- [Description of the task] Rewrite the lines starting at the first item and ending at the line that contains "black star: moved 2 px", replacing "rotated" with "turned" and keeping everything else the same. Leave the pictures out of your answer.

--- begin Supplied data ---

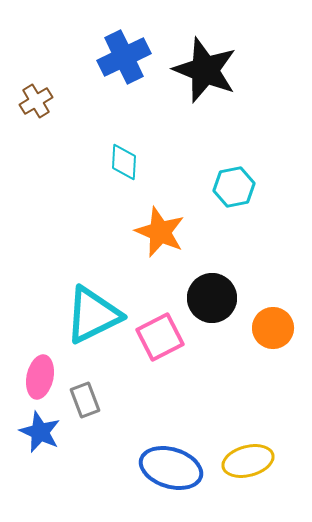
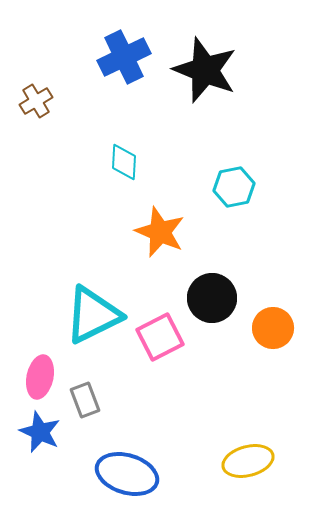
blue ellipse: moved 44 px left, 6 px down
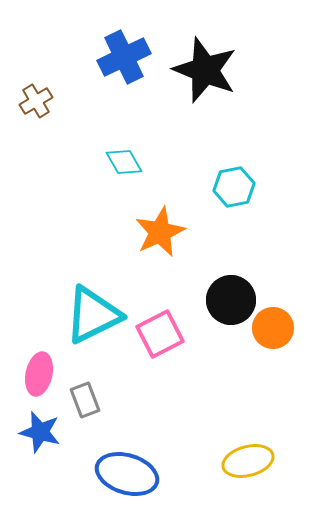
cyan diamond: rotated 33 degrees counterclockwise
orange star: rotated 24 degrees clockwise
black circle: moved 19 px right, 2 px down
pink square: moved 3 px up
pink ellipse: moved 1 px left, 3 px up
blue star: rotated 9 degrees counterclockwise
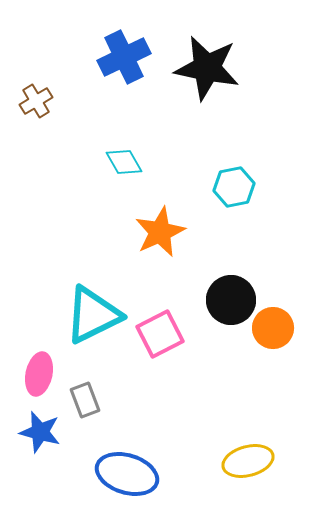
black star: moved 2 px right, 2 px up; rotated 10 degrees counterclockwise
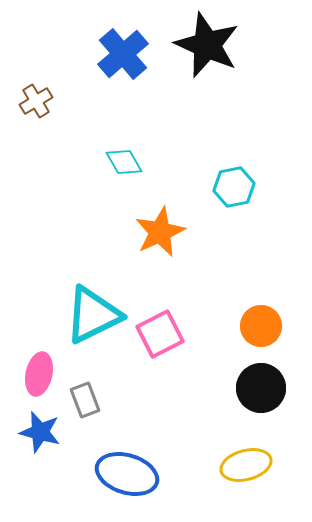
blue cross: moved 1 px left, 3 px up; rotated 15 degrees counterclockwise
black star: moved 23 px up; rotated 12 degrees clockwise
black circle: moved 30 px right, 88 px down
orange circle: moved 12 px left, 2 px up
yellow ellipse: moved 2 px left, 4 px down
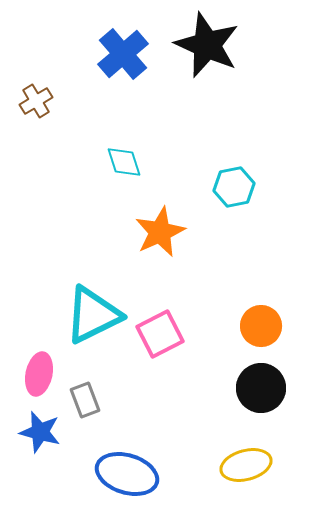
cyan diamond: rotated 12 degrees clockwise
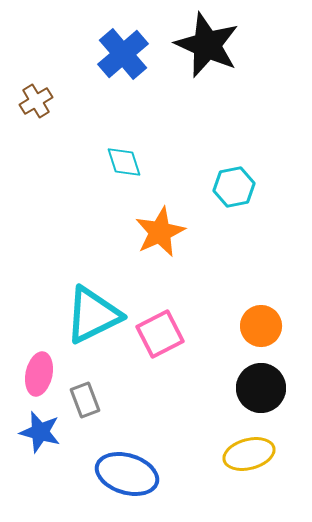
yellow ellipse: moved 3 px right, 11 px up
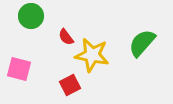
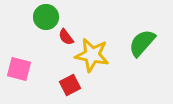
green circle: moved 15 px right, 1 px down
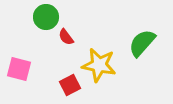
yellow star: moved 7 px right, 10 px down
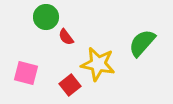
yellow star: moved 1 px left, 1 px up
pink square: moved 7 px right, 4 px down
red square: rotated 10 degrees counterclockwise
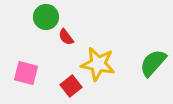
green semicircle: moved 11 px right, 20 px down
red square: moved 1 px right, 1 px down
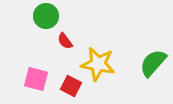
green circle: moved 1 px up
red semicircle: moved 1 px left, 4 px down
pink square: moved 10 px right, 6 px down
red square: rotated 25 degrees counterclockwise
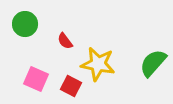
green circle: moved 21 px left, 8 px down
pink square: rotated 10 degrees clockwise
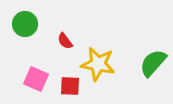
red square: moved 1 px left; rotated 25 degrees counterclockwise
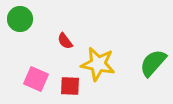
green circle: moved 5 px left, 5 px up
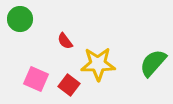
yellow star: rotated 12 degrees counterclockwise
red square: moved 1 px left, 1 px up; rotated 35 degrees clockwise
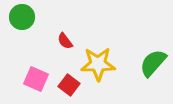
green circle: moved 2 px right, 2 px up
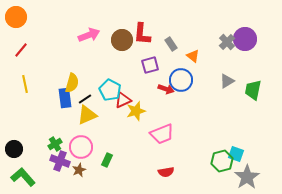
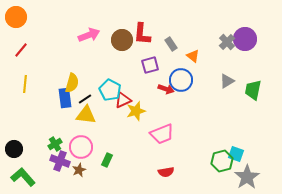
yellow line: rotated 18 degrees clockwise
yellow triangle: moved 1 px left; rotated 30 degrees clockwise
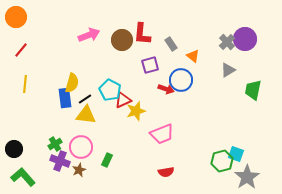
gray triangle: moved 1 px right, 11 px up
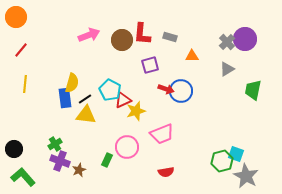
gray rectangle: moved 1 px left, 7 px up; rotated 40 degrees counterclockwise
orange triangle: moved 1 px left; rotated 40 degrees counterclockwise
gray triangle: moved 1 px left, 1 px up
blue circle: moved 11 px down
pink circle: moved 46 px right
gray star: moved 1 px left, 1 px up; rotated 10 degrees counterclockwise
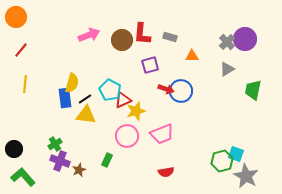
pink circle: moved 11 px up
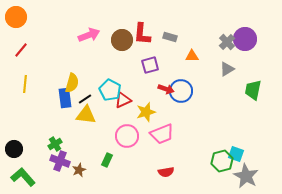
yellow star: moved 10 px right, 1 px down
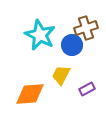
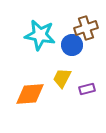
cyan star: rotated 16 degrees counterclockwise
yellow trapezoid: moved 1 px right, 3 px down
purple rectangle: rotated 14 degrees clockwise
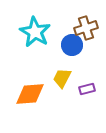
cyan star: moved 5 px left, 3 px up; rotated 20 degrees clockwise
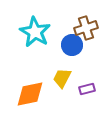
orange diamond: rotated 8 degrees counterclockwise
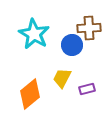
brown cross: moved 3 px right; rotated 15 degrees clockwise
cyan star: moved 1 px left, 2 px down
orange diamond: rotated 28 degrees counterclockwise
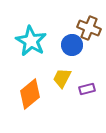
brown cross: rotated 25 degrees clockwise
cyan star: moved 3 px left, 7 px down
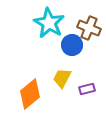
cyan star: moved 18 px right, 18 px up
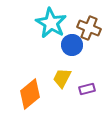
cyan star: moved 2 px right
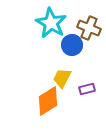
orange diamond: moved 18 px right, 7 px down; rotated 8 degrees clockwise
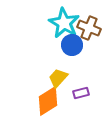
cyan star: moved 13 px right
yellow trapezoid: moved 4 px left; rotated 15 degrees clockwise
purple rectangle: moved 6 px left, 4 px down
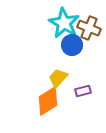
purple rectangle: moved 2 px right, 2 px up
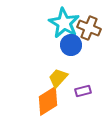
blue circle: moved 1 px left
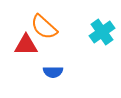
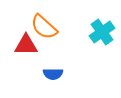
blue semicircle: moved 2 px down
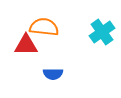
orange semicircle: rotated 144 degrees clockwise
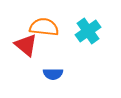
cyan cross: moved 14 px left, 1 px up
red triangle: rotated 40 degrees clockwise
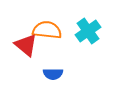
orange semicircle: moved 3 px right, 3 px down
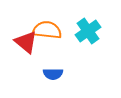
red triangle: moved 3 px up
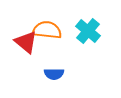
cyan cross: rotated 15 degrees counterclockwise
blue semicircle: moved 1 px right
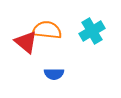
cyan cross: moved 4 px right; rotated 20 degrees clockwise
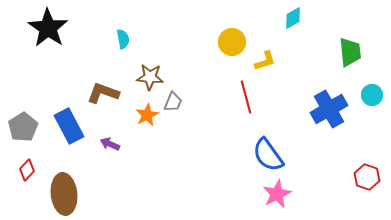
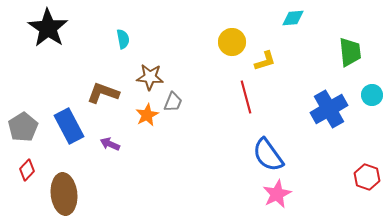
cyan diamond: rotated 25 degrees clockwise
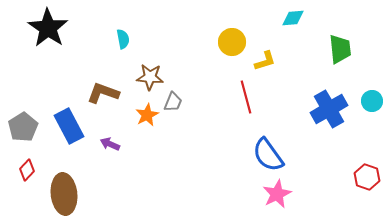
green trapezoid: moved 10 px left, 3 px up
cyan circle: moved 6 px down
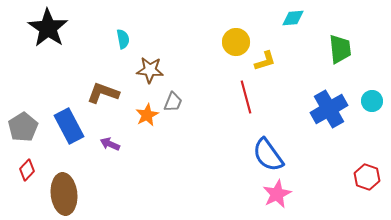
yellow circle: moved 4 px right
brown star: moved 7 px up
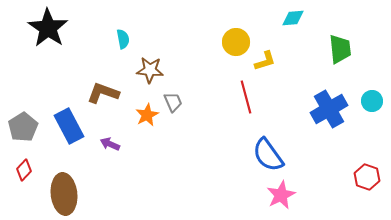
gray trapezoid: rotated 45 degrees counterclockwise
red diamond: moved 3 px left
pink star: moved 4 px right, 1 px down
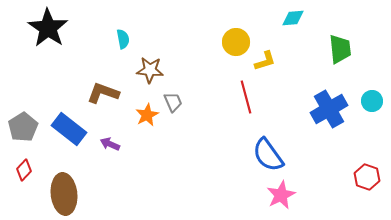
blue rectangle: moved 3 px down; rotated 24 degrees counterclockwise
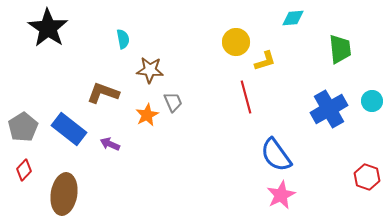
blue semicircle: moved 8 px right
brown ellipse: rotated 15 degrees clockwise
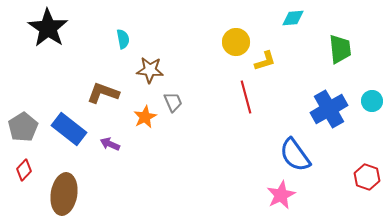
orange star: moved 2 px left, 2 px down
blue semicircle: moved 19 px right
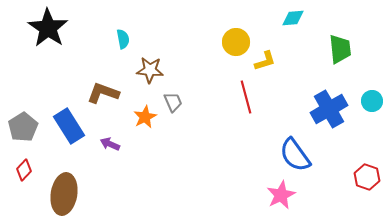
blue rectangle: moved 3 px up; rotated 20 degrees clockwise
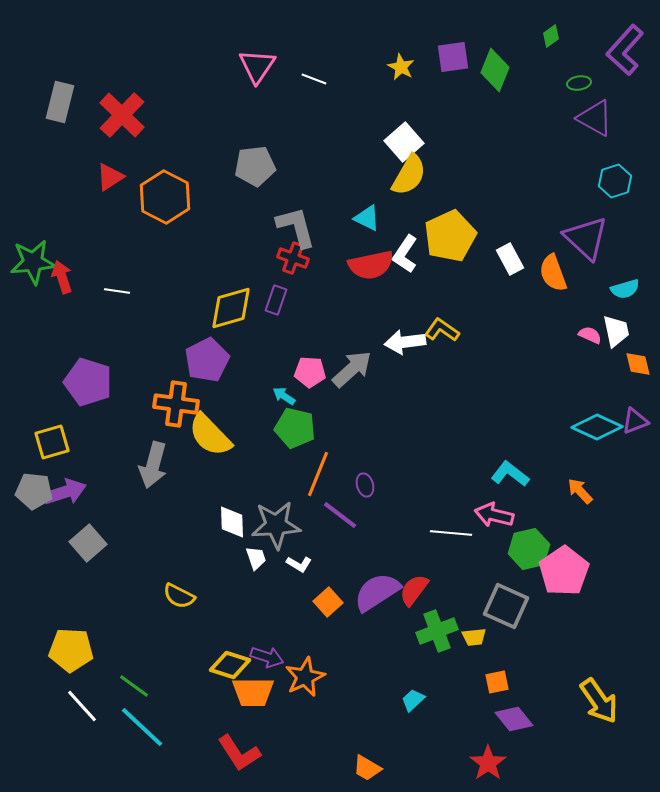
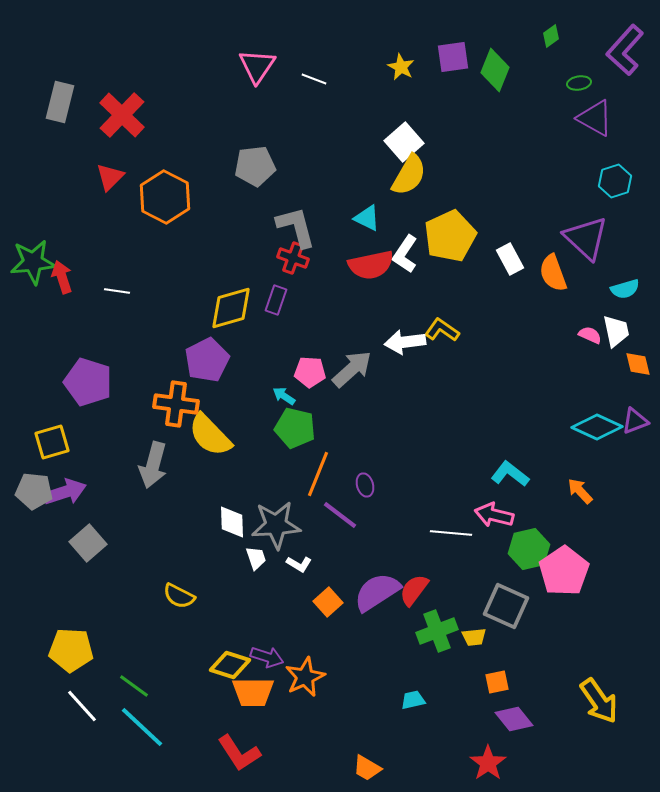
red triangle at (110, 177): rotated 12 degrees counterclockwise
cyan trapezoid at (413, 700): rotated 30 degrees clockwise
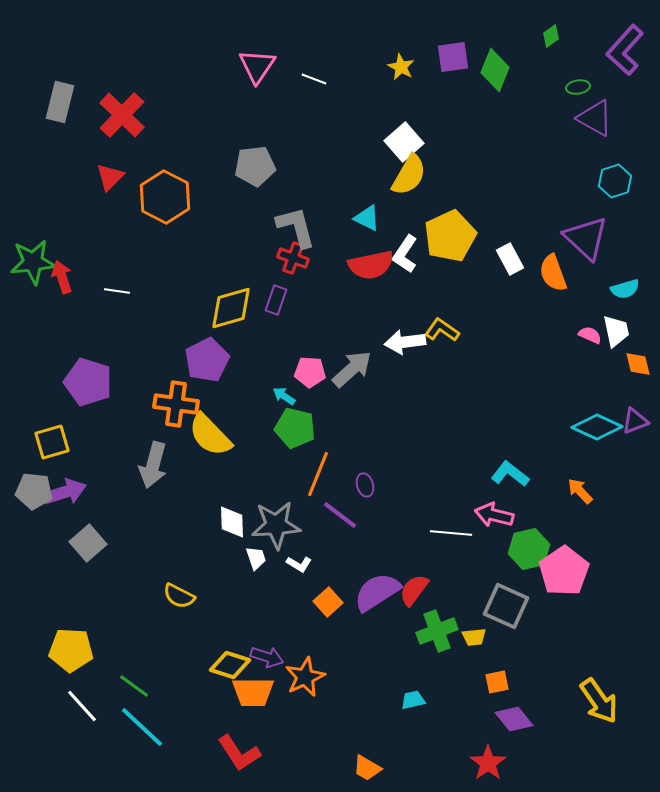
green ellipse at (579, 83): moved 1 px left, 4 px down
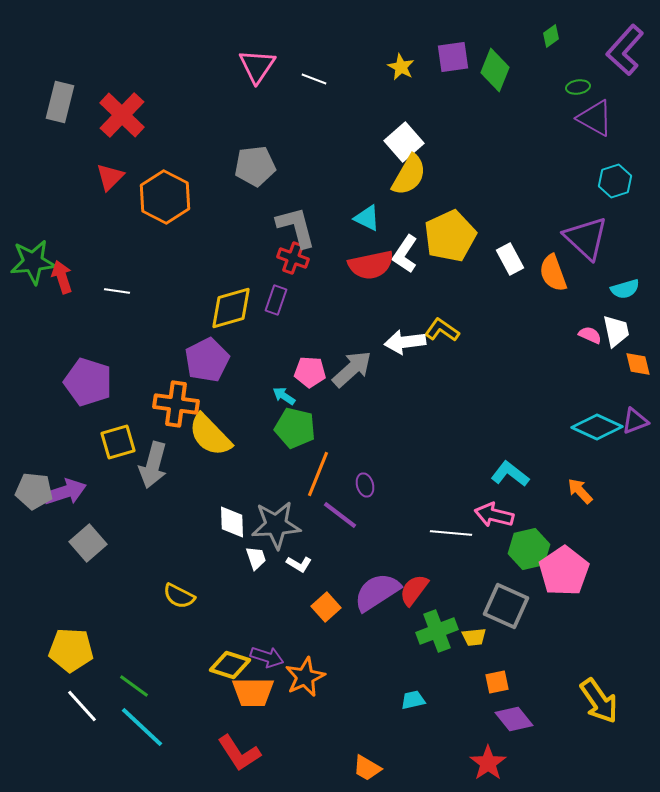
yellow square at (52, 442): moved 66 px right
orange square at (328, 602): moved 2 px left, 5 px down
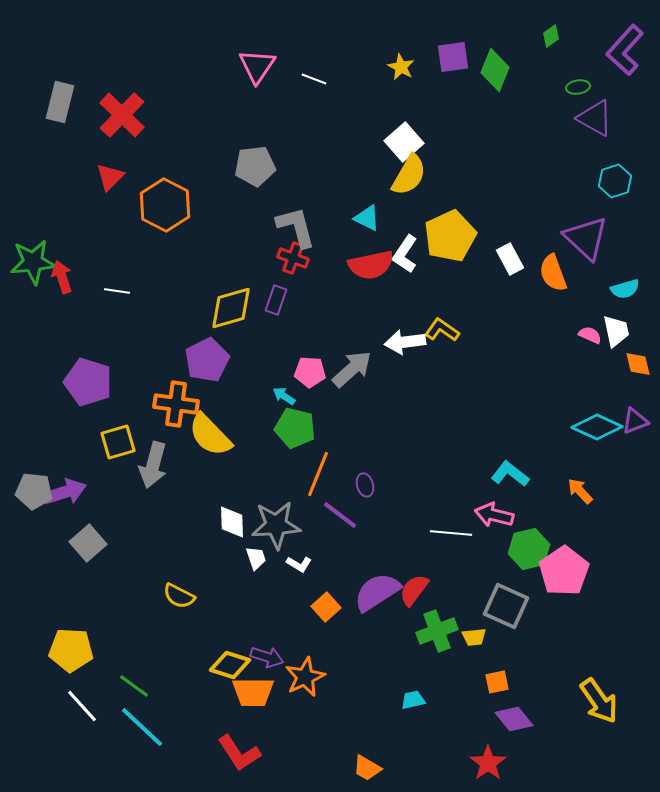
orange hexagon at (165, 197): moved 8 px down
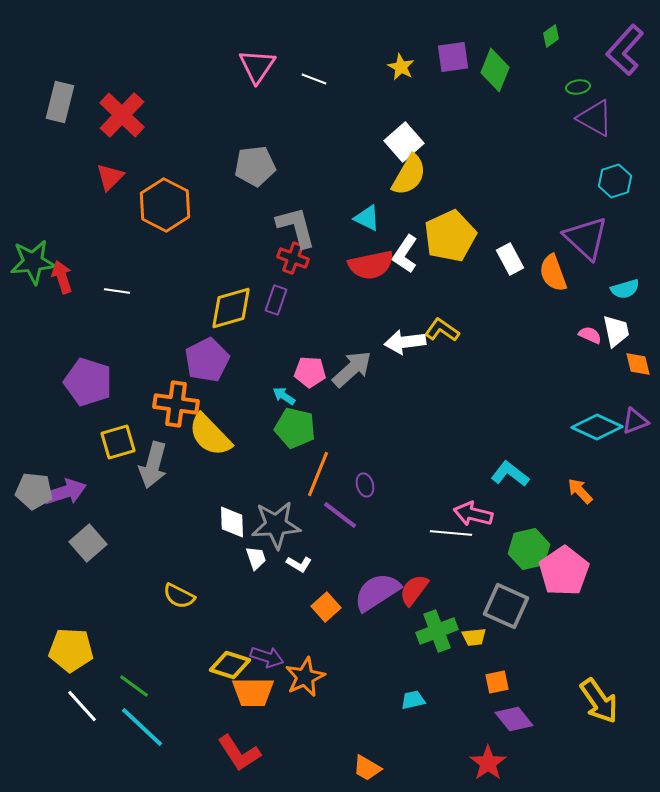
pink arrow at (494, 515): moved 21 px left, 1 px up
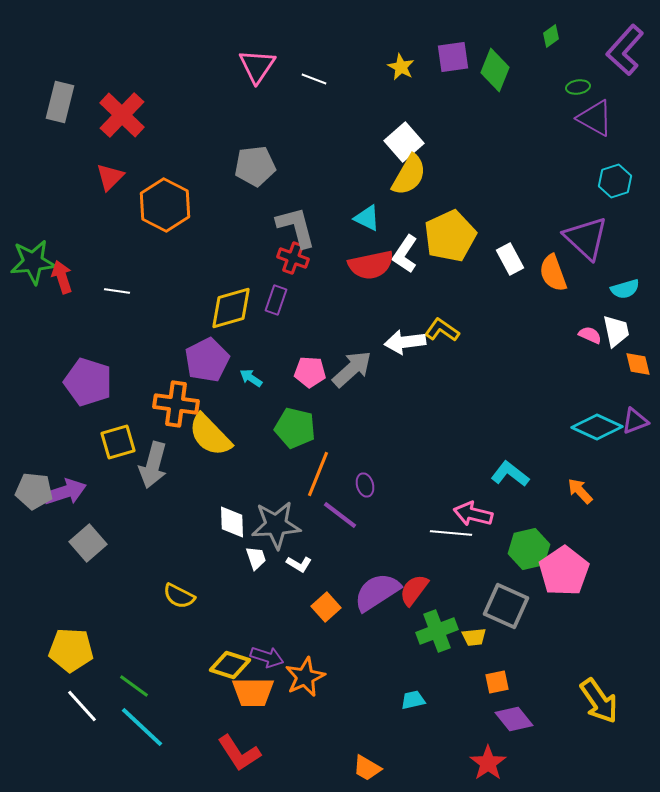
cyan arrow at (284, 396): moved 33 px left, 18 px up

--- end Supplied data ---

- [Problem solution]
blue ellipse: moved 44 px left, 6 px down
cyan diamond: turned 33 degrees counterclockwise
orange star: turned 24 degrees clockwise
black circle: moved 19 px right, 2 px down
pink square: moved 3 px up
pink ellipse: moved 1 px left, 3 px up
blue star: turned 9 degrees counterclockwise
black star: moved 2 px right, 2 px up; turned 10 degrees counterclockwise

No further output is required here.